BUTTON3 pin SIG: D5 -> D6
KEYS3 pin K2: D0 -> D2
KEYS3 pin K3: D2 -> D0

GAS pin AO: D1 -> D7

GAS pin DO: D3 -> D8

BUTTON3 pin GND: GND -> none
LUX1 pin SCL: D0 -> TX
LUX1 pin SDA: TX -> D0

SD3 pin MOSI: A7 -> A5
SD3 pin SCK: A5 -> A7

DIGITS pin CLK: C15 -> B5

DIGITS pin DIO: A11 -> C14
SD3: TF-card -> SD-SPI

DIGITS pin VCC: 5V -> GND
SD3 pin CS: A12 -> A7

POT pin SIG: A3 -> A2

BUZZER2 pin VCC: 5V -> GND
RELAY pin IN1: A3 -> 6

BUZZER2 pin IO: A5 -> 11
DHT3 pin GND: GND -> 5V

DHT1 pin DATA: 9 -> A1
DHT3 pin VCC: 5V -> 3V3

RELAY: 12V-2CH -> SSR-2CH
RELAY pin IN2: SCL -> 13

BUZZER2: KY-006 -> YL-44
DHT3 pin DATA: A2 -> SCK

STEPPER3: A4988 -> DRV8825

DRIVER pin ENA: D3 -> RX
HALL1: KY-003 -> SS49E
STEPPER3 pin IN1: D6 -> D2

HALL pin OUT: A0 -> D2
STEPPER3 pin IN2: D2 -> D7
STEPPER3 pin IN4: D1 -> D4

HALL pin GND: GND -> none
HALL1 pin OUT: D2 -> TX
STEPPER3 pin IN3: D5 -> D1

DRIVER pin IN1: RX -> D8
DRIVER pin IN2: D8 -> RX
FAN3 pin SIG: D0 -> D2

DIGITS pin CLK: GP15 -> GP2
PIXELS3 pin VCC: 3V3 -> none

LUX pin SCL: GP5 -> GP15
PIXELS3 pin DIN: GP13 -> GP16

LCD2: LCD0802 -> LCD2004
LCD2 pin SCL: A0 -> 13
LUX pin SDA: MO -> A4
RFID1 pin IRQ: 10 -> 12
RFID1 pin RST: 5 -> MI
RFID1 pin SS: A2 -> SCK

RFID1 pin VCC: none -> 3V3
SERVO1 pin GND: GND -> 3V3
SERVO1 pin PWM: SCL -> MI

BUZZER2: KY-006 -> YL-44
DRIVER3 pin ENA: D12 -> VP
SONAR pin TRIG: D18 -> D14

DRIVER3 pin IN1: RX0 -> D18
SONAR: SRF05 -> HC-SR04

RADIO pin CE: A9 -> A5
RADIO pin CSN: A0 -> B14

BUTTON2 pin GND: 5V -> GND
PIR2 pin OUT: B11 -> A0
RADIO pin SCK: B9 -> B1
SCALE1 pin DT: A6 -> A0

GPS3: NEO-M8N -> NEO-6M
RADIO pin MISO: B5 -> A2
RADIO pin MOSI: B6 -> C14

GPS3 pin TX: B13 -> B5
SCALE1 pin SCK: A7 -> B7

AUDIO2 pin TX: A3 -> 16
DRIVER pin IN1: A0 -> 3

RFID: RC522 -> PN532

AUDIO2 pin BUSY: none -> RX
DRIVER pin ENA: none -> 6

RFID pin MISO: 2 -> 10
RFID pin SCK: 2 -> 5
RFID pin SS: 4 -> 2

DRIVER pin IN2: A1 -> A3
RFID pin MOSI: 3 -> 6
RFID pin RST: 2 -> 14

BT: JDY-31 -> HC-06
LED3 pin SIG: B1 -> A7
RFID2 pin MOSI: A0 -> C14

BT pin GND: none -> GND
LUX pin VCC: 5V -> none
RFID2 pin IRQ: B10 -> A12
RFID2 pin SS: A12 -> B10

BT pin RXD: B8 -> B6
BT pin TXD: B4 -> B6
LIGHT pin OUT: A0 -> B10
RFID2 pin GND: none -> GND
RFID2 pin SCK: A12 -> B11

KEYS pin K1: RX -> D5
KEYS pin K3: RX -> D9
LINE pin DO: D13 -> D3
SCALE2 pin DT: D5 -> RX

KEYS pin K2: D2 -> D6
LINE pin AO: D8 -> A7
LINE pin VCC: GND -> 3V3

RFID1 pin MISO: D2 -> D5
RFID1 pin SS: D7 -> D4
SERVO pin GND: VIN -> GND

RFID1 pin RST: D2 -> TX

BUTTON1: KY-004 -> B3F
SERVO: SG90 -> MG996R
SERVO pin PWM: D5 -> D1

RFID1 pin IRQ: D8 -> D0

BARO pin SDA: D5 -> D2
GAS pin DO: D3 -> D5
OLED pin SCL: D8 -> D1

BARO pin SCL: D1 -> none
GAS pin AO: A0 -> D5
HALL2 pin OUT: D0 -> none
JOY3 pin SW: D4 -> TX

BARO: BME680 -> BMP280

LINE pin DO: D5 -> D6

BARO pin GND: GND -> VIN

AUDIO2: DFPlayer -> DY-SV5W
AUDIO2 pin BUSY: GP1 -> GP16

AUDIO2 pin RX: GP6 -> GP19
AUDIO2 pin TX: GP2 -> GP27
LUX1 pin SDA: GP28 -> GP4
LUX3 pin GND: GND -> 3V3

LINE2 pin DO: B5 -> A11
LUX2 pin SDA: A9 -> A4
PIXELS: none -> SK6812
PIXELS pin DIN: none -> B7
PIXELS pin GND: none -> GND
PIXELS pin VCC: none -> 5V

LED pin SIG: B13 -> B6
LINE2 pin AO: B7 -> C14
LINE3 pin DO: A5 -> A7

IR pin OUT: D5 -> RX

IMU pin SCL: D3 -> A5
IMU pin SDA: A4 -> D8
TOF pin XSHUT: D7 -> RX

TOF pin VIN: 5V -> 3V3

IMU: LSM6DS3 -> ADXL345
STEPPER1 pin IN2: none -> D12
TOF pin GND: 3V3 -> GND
····················
▶ [EXERCISE REQUIREMENTS]
All of the records above should be repeated exactly.

▶ [TASK RESPONSE]
BUTTON3 pin SIG: D5 -> D6
KEYS3 pin K2: D0 -> D2
KEYS3 pin K3: D2 -> D0

GAS pin AO: D1 -> D7

GAS pin DO: D3 -> D8

BUTTON3 pin GND: GND -> none
LUX1 pin SCL: D0 -> TX
LUX1 pin SDA: TX -> D0

SD3 pin MOSI: A7 -> A5
SD3 pin SCK: A5 -> A7

DIGITS pin CLK: C15 -> B5

DIGITS pin DIO: A11 -> C14
SD3: TF-card -> SD-SPI

DIGITS pin VCC: 5V -> GND
SD3 pin CS: A12 -> A7

POT pin SIG: A3 -> A2

BUZZER2 pin VCC: 5V -> GND
RELAY pin IN1: A3 -> 6

BUZZER2 pin IO: A5 -> 11
DHT3 pin GND: GND -> 5V

DHT1 pin DATA: 9 -> A1
DHT3 pin VCC: 5V -> 3V3

RELAY: 12V-2CH -> SSR-2CH
RELAY pin IN2: SCL -> 13

BUZZER2: KY-006 -> YL-44
DHT3 pin DATA: A2 -> SCK

STEPPER3: A4988 -> DRV8825

DRIVER pin ENA: D3 -> RX
HALL1: KY-003 -> SS49E
STEPPER3 pin IN1: D6 -> D2

HALL pin OUT: A0 -> D2
STEPPER3 pin IN2: D2 -> D7
STEPPER3 pin IN4: D1 -> D4

HALL pin GND: GND -> none
HALL1 pin OUT: D2 -> TX
STEPPER3 pin IN3: D5 -> D1

DRIVER pin IN1: RX -> D8
DRIVER pin IN2: D8 -> RX
FAN3 pin SIG: D0 -> D2

DIGITS pin CLK: GP15 -> GP2
PIXELS3 pin VCC: 3V3 -> none

LUX pin SCL: GP5 -> GP15
PIXELS3 pin DIN: GP13 -> GP16

LCD2: LCD0802 -> LCD2004
LCD2 pin SCL: A0 -> 13
LUX pin SDA: MO -> A4
RFID1 pin IRQ: 10 -> 12
RFID1 pin RST: 5 -> MI
RFID1 pin SS: A2 -> SCK

RFID1 pin VCC: none -> 3V3
SERVO1 pin GND: GND -> 3V3
SERVO1 pin PWM: SCL -> MI

BUZZER2: KY-006 -> YL-44
DRIVER3 pin ENA: D12 -> VP
SONAR pin TRIG: D18 -> D14

DRIVER3 pin IN1: RX0 -> D18
SONAR: SRF05 -> HC-SR04

RADIO pin CE: A9 -> A5
RADIO pin CSN: A0 -> B14

BUTTON2 pin GND: 5V -> GND
PIR2 pin OUT: B11 -> A0
RADIO pin SCK: B9 -> B1
SCALE1 pin DT: A6 -> A0

GPS3: NEO-M8N -> NEO-6M
RADIO pin MISO: B5 -> A2
RADIO pin MOSI: B6 -> C14

GPS3 pin TX: B13 -> B5
SCALE1 pin SCK: A7 -> B7

AUDIO2 pin TX: A3 -> 16
DRIVER pin IN1: A0 -> 3

RFID: RC522 -> PN532

AUDIO2 pin BUSY: none -> RX
DRIVER pin ENA: none -> 6

RFID pin MISO: 2 -> 10
RFID pin SCK: 2 -> 5
RFID pin SS: 4 -> 2

DRIVER pin IN2: A1 -> A3
RFID pin MOSI: 3 -> 6
RFID pin RST: 2 -> 14

BT: JDY-31 -> HC-06
LED3 pin SIG: B1 -> A7
RFID2 pin MOSI: A0 -> C14

BT pin GND: none -> GND
LUX pin VCC: 5V -> none
RFID2 pin IRQ: B10 -> A12
RFID2 pin SS: A12 -> B10

BT pin RXD: B8 -> B6
BT pin TXD: B4 -> B6
LIGHT pin OUT: A0 -> B10
RFID2 pin GND: none -> GND
RFID2 pin SCK: A12 -> B11

KEYS pin K1: RX -> D5
KEYS pin K3: RX -> D9
LINE pin DO: D13 -> D3
SCALE2 pin DT: D5 -> RX

KEYS pin K2: D2 -> D6
LINE pin AO: D8 -> A7
LINE pin VCC: GND -> 3V3

RFID1 pin MISO: D2 -> D5
RFID1 pin SS: D7 -> D4
SERVO pin GND: VIN -> GND

RFID1 pin RST: D2 -> TX

BUTTON1: KY-004 -> B3F
SERVO: SG90 -> MG996R
SERVO pin PWM: D5 -> D1

RFID1 pin IRQ: D8 -> D0

BARO pin SDA: D5 -> D2
GAS pin DO: D3 -> D5
OLED pin SCL: D8 -> D1

BARO pin SCL: D1 -> none
GAS pin AO: A0 -> D5
HALL2 pin OUT: D0 -> none
JOY3 pin SW: D4 -> TX

BARO: BME680 -> BMP280

LINE pin DO: D5 -> D6

BARO pin GND: GND -> VIN

AUDIO2: DFPlayer -> DY-SV5W
AUDIO2 pin BUSY: GP1 -> GP16

AUDIO2 pin RX: GP6 -> GP19
AUDIO2 pin TX: GP2 -> GP27
LUX1 pin SDA: GP28 -> GP4
LUX3 pin GND: GND -> 3V3

LINE2 pin DO: B5 -> A11
LUX2 pin SDA: A9 -> A4
PIXELS: none -> SK6812
PIXELS pin DIN: none -> B7
PIXELS pin GND: none -> GND
PIXELS pin VCC: none -> 5V

LED pin SIG: B13 -> B6
LINE2 pin AO: B7 -> C14
LINE3 pin DO: A5 -> A7

IR pin OUT: D5 -> RX

IMU pin SCL: D3 -> A5
IMU pin SDA: A4 -> D8
TOF pin XSHUT: D7 -> RX

TOF pin VIN: 5V -> 3V3

IMU: LSM6DS3 -> ADXL345
STEPPER1 pin IN2: none -> D12
TOF pin GND: 3V3 -> GND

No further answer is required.